Exercise =
Would you copy the lines below exactly and omit the images?

Information =
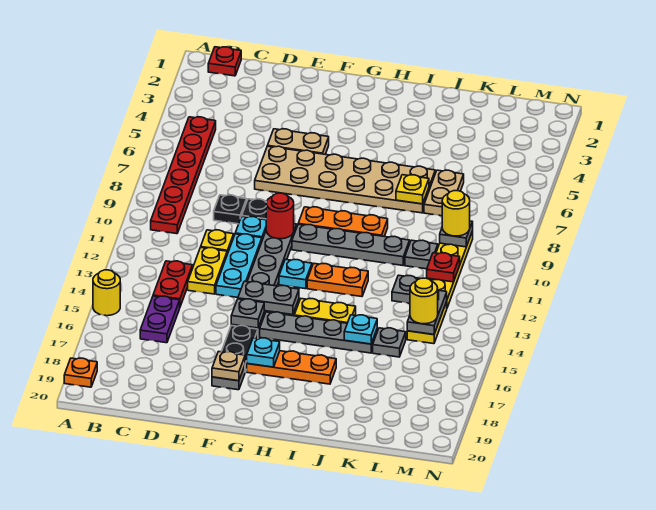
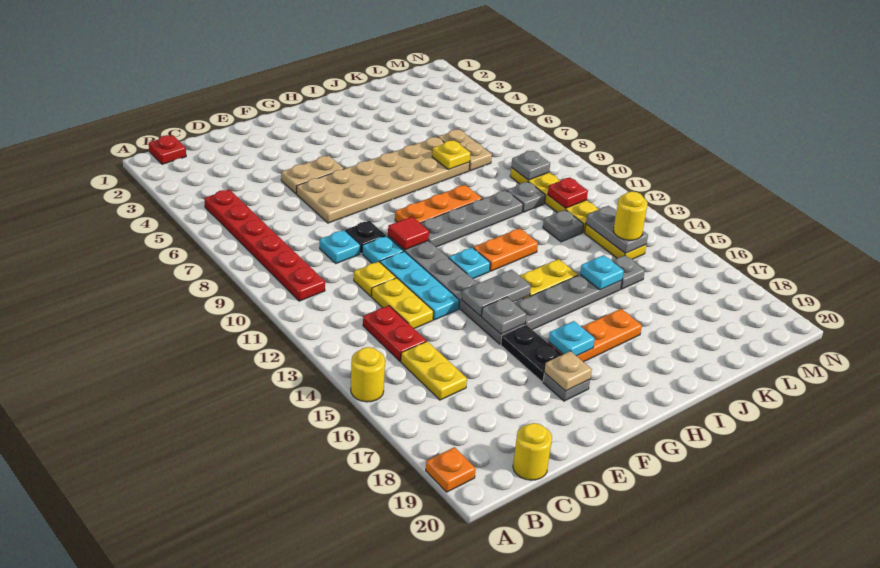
purple 1x2 plate [140,296,180,343] -> yellow 1x2 plate [401,341,467,400]
black 1x1 plate [214,195,247,224] -> cyan 1x1 plate [320,230,360,263]
red 1x1 round brick [266,193,294,239] -> red 1x1 tile [388,217,429,250]
yellow 1x1 round brick [442,191,470,236] -> yellow 1x1 round brick moved to [513,423,552,480]

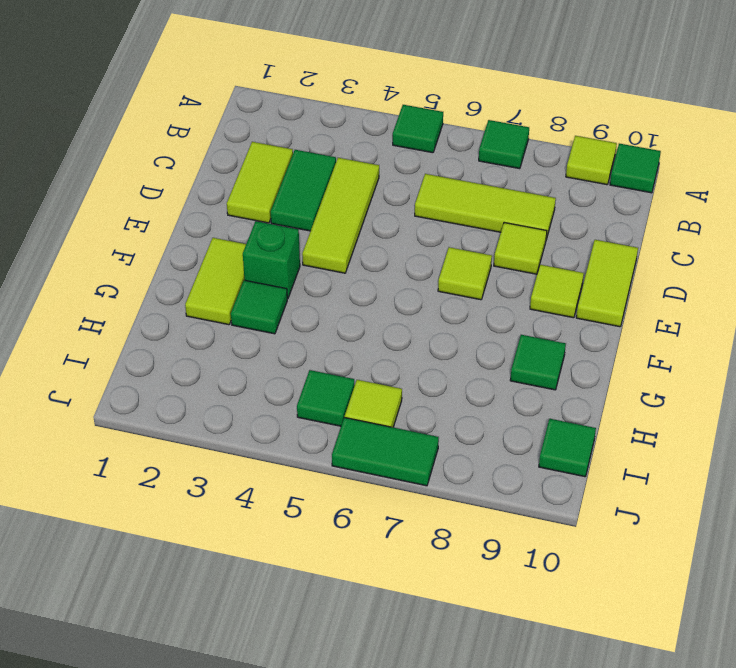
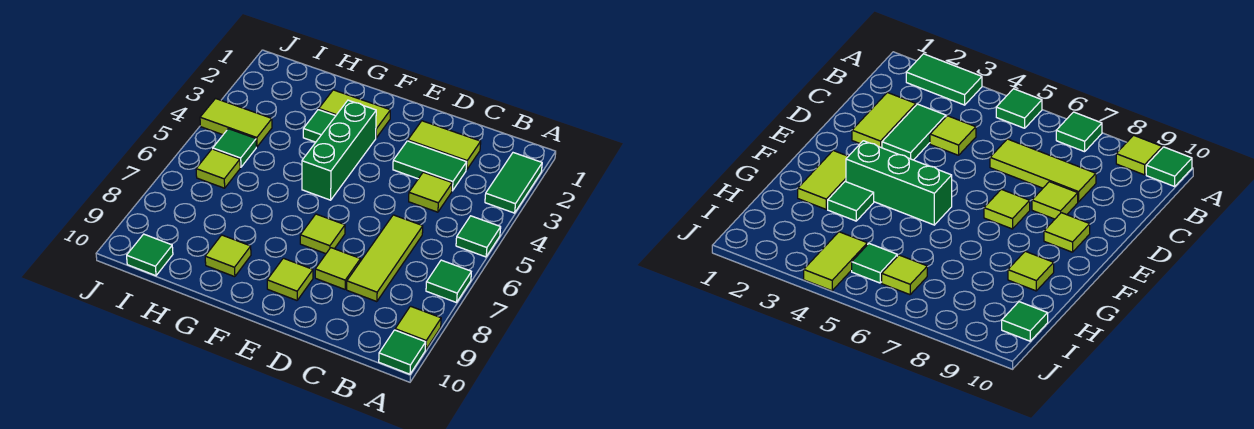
lime 1x3 tile [302,158,379,273] -> lime 1x1 tile [409,172,452,212]
lime 1x2 tile [576,240,638,327] -> lime 1x2 tile moved to [200,99,272,147]
green 1x1 brick [243,221,300,299] -> green 1x3 brick [302,100,376,200]
green 1x1 tile [510,335,566,390] -> lime 1x1 tile [205,235,251,277]
green 1x2 tile [332,417,439,486] -> green 1x2 tile moved to [485,153,542,213]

Solution to the exercise =
purple 1x2 plate [140,296,180,343] -> yellow 1x2 plate [401,341,467,400]
black 1x1 plate [214,195,247,224] -> cyan 1x1 plate [320,230,360,263]
red 1x1 round brick [266,193,294,239] -> red 1x1 tile [388,217,429,250]
yellow 1x1 round brick [442,191,470,236] -> yellow 1x1 round brick moved to [513,423,552,480]

lime 1x3 tile [302,158,379,273] -> lime 1x1 tile [409,172,452,212]
lime 1x2 tile [576,240,638,327] -> lime 1x2 tile moved to [200,99,272,147]
green 1x1 brick [243,221,300,299] -> green 1x3 brick [302,100,376,200]
green 1x1 tile [510,335,566,390] -> lime 1x1 tile [205,235,251,277]
green 1x2 tile [332,417,439,486] -> green 1x2 tile moved to [485,153,542,213]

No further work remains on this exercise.